• **WHAT YOU ARE ASKED TO DO**
The listing below contains a span that opens with the line containing "Someone carried the turquoise capsule" and closes with the line containing "Someone repainted the red". Return that span exactly.

• **EXTRACTED INFORMATION**
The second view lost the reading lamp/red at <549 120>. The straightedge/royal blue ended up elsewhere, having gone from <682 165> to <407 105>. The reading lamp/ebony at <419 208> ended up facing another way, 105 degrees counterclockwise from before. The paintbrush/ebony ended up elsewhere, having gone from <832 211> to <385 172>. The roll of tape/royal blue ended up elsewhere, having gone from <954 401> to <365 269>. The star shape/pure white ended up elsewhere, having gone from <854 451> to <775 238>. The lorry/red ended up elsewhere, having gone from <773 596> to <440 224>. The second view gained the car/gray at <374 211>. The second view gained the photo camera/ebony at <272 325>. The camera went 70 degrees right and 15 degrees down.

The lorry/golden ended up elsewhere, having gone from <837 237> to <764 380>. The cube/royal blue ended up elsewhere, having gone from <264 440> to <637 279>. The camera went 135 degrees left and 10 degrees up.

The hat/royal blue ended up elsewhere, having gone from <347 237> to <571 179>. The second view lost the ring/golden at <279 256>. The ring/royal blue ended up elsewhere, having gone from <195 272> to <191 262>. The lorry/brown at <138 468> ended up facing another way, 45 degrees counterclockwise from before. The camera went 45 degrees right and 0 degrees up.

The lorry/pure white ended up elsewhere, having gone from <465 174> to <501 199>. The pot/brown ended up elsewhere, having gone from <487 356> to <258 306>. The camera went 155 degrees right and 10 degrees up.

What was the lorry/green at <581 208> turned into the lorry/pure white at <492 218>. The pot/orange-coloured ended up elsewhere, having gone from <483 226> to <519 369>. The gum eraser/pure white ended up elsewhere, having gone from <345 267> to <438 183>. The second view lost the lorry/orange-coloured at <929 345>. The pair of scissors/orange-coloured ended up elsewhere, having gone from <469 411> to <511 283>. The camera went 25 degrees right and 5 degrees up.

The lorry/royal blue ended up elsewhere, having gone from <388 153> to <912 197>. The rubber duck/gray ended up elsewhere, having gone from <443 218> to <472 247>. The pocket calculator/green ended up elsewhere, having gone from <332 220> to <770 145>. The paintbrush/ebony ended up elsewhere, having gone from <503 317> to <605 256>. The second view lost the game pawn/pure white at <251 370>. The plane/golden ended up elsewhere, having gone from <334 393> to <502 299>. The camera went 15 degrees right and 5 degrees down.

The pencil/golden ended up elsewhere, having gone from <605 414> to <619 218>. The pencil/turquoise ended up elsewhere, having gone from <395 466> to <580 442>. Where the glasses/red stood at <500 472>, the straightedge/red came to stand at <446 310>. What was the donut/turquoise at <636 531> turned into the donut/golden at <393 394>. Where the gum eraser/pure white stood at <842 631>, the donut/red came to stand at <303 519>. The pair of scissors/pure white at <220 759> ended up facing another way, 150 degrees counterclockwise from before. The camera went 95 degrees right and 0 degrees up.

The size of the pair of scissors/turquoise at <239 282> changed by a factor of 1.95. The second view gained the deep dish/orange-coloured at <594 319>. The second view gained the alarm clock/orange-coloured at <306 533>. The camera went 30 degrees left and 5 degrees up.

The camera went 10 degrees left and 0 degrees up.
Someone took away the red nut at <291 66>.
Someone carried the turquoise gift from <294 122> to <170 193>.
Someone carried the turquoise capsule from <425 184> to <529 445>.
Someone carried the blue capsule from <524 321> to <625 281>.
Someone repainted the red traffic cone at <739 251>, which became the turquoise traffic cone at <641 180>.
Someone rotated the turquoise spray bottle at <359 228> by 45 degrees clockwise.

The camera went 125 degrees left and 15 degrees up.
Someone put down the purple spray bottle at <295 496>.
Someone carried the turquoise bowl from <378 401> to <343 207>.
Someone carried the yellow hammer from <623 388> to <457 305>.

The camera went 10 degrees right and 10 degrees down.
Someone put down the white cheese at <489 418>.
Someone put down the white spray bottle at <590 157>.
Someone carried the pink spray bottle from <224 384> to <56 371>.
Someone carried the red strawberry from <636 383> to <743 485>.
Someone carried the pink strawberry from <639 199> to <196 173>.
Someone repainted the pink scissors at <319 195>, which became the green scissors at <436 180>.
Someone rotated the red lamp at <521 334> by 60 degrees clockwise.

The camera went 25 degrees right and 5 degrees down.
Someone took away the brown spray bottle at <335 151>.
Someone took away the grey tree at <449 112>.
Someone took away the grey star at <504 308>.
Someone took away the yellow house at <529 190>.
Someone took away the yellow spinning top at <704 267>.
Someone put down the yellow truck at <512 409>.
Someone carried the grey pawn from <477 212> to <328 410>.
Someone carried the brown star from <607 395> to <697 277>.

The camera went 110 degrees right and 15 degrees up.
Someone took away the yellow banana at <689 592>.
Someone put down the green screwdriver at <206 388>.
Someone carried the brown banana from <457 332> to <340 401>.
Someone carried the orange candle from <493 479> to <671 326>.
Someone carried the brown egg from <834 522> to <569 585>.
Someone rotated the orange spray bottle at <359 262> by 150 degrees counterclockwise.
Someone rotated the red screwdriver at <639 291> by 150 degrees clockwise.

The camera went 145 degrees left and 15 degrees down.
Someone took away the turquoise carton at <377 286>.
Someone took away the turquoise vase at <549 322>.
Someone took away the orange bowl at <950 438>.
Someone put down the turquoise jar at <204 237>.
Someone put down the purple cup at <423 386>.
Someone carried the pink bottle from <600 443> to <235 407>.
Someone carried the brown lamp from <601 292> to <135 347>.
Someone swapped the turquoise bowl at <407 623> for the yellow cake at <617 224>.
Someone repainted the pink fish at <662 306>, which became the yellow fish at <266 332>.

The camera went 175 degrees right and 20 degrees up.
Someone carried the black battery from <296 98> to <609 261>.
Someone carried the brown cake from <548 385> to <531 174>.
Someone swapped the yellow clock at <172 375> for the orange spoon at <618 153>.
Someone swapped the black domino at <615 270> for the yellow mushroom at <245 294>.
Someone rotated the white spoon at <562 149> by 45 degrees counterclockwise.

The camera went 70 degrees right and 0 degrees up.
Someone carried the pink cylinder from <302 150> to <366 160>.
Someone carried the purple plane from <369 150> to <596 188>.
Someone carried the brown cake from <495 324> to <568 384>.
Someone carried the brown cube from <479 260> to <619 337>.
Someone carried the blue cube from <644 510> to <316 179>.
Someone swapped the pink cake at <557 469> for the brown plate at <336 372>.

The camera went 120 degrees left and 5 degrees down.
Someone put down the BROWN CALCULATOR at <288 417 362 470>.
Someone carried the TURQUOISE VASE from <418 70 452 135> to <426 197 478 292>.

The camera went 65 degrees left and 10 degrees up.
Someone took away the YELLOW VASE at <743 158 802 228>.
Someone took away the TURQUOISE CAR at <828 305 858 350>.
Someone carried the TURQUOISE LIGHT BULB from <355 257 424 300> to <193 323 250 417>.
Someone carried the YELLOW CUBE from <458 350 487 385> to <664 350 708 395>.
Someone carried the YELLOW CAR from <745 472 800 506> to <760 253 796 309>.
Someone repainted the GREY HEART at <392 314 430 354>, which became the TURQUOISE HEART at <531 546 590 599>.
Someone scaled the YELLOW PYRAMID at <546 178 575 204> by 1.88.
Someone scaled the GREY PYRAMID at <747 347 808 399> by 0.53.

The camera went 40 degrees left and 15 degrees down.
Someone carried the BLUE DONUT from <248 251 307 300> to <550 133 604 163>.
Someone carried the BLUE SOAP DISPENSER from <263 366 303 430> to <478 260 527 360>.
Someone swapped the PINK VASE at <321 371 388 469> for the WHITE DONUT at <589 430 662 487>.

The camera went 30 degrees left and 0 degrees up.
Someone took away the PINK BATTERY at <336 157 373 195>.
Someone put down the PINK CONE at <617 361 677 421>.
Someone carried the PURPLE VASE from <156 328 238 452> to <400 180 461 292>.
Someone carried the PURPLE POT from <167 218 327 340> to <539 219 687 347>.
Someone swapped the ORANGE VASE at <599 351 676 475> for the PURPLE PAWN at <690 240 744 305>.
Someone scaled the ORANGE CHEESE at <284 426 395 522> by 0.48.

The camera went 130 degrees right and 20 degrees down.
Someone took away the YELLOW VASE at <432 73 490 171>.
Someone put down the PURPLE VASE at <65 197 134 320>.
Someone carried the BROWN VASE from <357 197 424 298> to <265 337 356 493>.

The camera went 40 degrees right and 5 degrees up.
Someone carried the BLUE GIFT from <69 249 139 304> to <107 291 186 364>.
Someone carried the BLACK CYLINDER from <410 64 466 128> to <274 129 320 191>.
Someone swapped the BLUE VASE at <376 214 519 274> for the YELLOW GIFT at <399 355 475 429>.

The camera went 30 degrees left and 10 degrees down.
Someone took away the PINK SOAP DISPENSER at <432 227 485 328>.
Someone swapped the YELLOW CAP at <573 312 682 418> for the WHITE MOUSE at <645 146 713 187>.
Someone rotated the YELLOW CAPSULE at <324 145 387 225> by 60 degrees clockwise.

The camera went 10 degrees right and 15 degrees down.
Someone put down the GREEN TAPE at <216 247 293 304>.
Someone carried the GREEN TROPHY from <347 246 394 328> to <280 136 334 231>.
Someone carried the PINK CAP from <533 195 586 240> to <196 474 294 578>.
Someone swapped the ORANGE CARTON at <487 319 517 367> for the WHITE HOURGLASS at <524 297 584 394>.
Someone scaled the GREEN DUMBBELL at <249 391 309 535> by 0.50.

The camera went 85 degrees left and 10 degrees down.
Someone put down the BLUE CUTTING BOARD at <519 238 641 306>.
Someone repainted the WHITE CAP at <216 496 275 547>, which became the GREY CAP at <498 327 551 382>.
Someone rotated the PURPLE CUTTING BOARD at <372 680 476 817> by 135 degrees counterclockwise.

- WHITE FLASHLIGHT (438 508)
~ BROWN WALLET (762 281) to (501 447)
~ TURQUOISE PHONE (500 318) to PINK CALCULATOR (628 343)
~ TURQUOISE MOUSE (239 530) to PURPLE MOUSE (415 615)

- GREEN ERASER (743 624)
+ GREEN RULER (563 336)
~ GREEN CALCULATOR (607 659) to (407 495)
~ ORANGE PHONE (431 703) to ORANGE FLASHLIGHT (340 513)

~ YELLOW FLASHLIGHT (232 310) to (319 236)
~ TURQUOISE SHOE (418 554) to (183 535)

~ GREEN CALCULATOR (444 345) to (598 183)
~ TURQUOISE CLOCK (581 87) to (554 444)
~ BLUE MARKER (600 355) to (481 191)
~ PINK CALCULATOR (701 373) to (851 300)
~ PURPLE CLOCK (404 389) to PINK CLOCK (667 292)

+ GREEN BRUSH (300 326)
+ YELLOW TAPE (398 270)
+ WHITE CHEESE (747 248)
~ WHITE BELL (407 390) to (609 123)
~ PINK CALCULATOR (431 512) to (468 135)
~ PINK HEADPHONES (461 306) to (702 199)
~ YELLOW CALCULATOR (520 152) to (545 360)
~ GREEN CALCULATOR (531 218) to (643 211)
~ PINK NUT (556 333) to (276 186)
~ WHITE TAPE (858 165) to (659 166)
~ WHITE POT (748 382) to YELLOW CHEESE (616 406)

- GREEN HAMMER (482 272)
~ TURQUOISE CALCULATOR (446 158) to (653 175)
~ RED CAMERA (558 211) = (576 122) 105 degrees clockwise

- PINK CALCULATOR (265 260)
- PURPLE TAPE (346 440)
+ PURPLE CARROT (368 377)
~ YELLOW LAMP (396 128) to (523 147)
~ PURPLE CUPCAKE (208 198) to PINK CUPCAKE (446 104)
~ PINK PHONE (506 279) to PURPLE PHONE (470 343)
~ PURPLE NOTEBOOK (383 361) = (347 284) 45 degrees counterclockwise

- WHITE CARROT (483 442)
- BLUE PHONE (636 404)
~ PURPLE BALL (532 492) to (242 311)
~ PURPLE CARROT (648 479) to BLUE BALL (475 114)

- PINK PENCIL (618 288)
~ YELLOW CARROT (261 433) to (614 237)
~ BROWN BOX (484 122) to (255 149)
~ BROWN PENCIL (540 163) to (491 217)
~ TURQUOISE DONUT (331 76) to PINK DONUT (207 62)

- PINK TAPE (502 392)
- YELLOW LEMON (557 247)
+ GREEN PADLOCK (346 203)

• **OUTPUT FOR THIS EXERCISE**
Someone carried the turquoise capsule from <425 184> to <529 445>.
Someone carried the blue capsule from <524 321> to <625 281>.
Someone repainted the red traffic cone at <739 251>, which became the turquoise traffic cone at <641 180>.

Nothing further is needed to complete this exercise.